Coordinate-based object records:
▼

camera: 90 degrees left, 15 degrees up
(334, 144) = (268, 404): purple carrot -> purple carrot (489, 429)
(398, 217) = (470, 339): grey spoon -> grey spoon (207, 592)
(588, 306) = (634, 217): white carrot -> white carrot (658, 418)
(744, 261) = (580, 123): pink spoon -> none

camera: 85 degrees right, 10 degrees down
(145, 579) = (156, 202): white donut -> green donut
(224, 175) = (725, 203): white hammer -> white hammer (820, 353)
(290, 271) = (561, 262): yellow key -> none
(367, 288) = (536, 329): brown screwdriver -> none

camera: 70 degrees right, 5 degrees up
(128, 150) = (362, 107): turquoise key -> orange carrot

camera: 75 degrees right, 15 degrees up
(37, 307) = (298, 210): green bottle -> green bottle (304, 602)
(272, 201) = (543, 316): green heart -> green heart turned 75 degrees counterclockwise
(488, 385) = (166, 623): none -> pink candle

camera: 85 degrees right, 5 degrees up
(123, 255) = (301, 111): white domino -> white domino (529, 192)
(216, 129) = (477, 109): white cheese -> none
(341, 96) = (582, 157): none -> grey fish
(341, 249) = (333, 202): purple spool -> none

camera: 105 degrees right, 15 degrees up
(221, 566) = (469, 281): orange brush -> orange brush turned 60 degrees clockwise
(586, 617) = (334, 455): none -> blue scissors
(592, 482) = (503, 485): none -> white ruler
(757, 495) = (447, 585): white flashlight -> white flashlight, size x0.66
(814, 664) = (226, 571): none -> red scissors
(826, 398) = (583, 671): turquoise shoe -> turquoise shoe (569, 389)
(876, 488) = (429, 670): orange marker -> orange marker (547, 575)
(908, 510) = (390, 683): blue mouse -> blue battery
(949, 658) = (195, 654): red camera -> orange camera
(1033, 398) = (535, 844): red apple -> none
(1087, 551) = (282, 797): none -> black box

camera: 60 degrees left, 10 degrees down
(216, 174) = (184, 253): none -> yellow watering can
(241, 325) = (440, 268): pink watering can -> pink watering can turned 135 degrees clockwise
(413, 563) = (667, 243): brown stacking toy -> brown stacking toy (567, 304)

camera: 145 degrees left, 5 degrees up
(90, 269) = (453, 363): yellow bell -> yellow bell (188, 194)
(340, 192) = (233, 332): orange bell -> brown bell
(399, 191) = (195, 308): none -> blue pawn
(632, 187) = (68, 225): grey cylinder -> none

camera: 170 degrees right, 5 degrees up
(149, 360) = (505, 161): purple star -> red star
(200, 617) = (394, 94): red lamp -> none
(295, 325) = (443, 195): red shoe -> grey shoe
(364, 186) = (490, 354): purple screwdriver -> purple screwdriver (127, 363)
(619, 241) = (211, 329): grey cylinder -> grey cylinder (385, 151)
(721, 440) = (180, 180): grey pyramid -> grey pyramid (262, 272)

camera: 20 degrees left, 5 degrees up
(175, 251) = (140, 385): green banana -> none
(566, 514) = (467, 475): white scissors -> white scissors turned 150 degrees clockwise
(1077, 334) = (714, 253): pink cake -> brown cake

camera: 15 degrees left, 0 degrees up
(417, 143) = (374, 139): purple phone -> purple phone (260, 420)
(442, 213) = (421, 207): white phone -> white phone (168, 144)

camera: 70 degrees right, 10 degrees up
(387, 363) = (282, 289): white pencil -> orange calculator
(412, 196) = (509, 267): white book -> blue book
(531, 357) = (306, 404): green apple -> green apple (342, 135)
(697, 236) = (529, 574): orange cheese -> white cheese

▲

## Problem requirements
Every line in the records above that contains the word "white" should be copied out.

## Answer space
(588, 306) = (634, 217): white carrot -> white carrot (658, 418)
(145, 579) = (156, 202): white donut -> green donut
(224, 175) = (725, 203): white hammer -> white hammer (820, 353)
(123, 255) = (301, 111): white domino -> white domino (529, 192)
(216, 129) = (477, 109): white cheese -> none
(592, 482) = (503, 485): none -> white ruler
(757, 495) = (447, 585): white flashlight -> white flashlight, size x0.66
(566, 514) = (467, 475): white scissors -> white scissors turned 150 degrees clockwise
(442, 213) = (421, 207): white phone -> white phone (168, 144)
(387, 363) = (282, 289): white pencil -> orange calculator
(412, 196) = (509, 267): white book -> blue book
(697, 236) = (529, 574): orange cheese -> white cheese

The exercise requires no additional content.